§ **Directions**
Count how many lines in this material contain "moved". The answer is that number alone.

§ **Records to process**
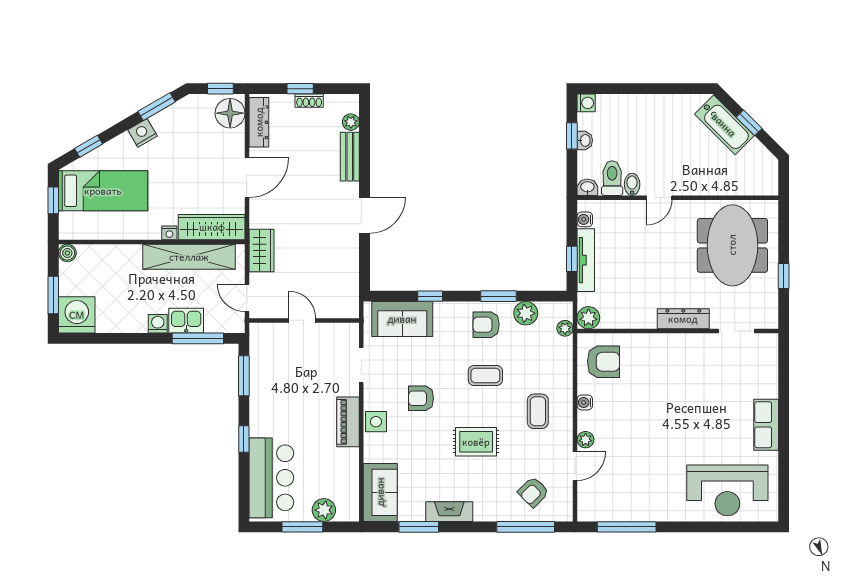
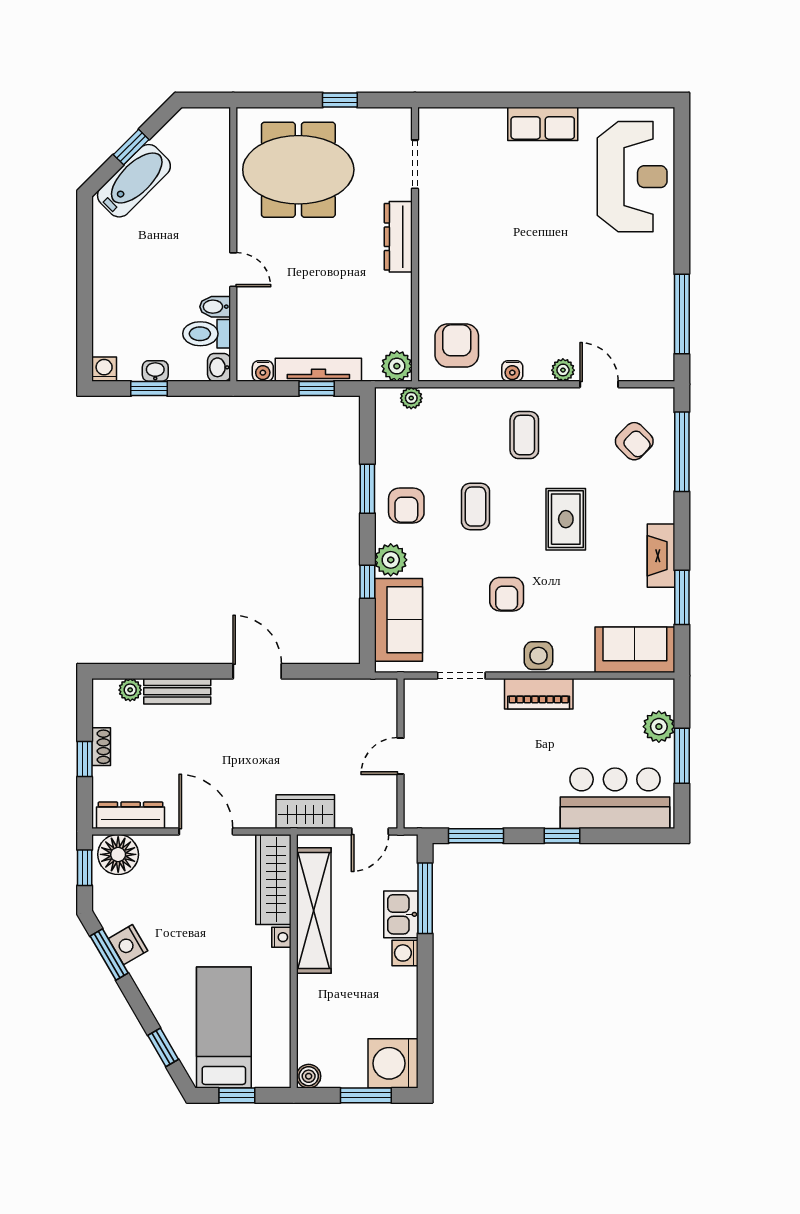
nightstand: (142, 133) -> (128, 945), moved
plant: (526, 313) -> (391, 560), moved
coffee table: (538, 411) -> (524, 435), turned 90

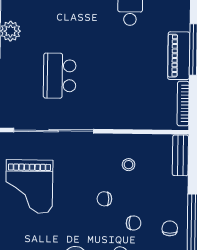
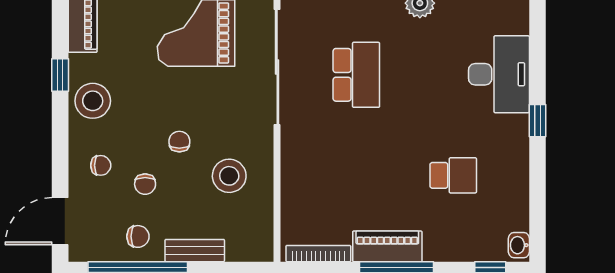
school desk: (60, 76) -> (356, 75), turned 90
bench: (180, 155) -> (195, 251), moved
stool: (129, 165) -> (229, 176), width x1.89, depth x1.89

§ **Problem solution**
3